Assignment
For the records below, give the number of lines that include the string "dispensador". Nothing else belongs in the answer.

Data for analysis
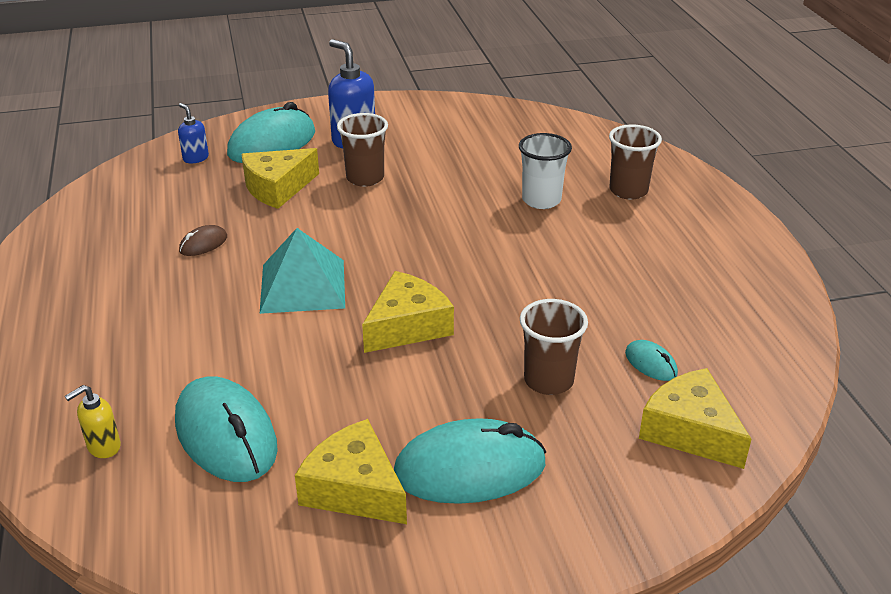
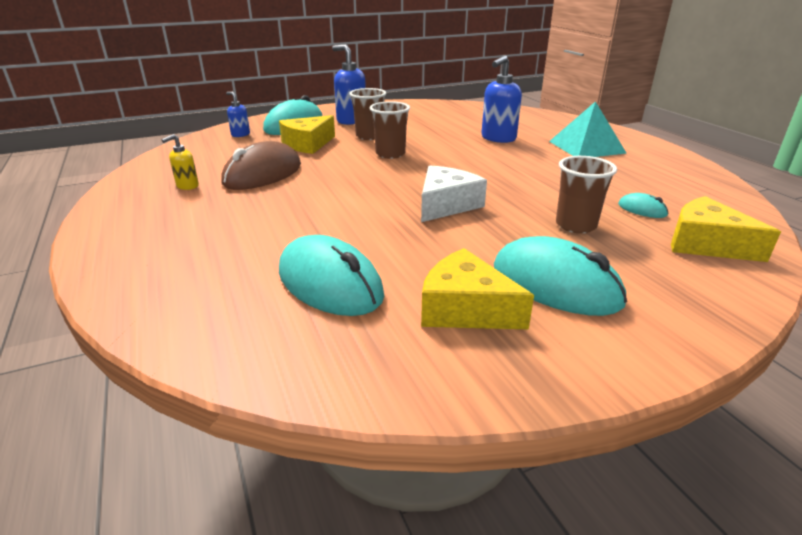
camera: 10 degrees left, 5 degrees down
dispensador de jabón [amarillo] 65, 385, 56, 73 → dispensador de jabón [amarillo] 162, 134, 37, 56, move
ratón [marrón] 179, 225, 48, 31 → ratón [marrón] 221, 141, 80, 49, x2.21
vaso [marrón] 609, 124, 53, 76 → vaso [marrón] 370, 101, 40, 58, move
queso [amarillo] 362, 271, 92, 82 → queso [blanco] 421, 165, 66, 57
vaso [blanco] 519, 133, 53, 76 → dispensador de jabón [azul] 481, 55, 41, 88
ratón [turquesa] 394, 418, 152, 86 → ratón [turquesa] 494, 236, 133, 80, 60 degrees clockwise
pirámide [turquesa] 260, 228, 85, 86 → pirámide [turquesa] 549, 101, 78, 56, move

Exercise response
2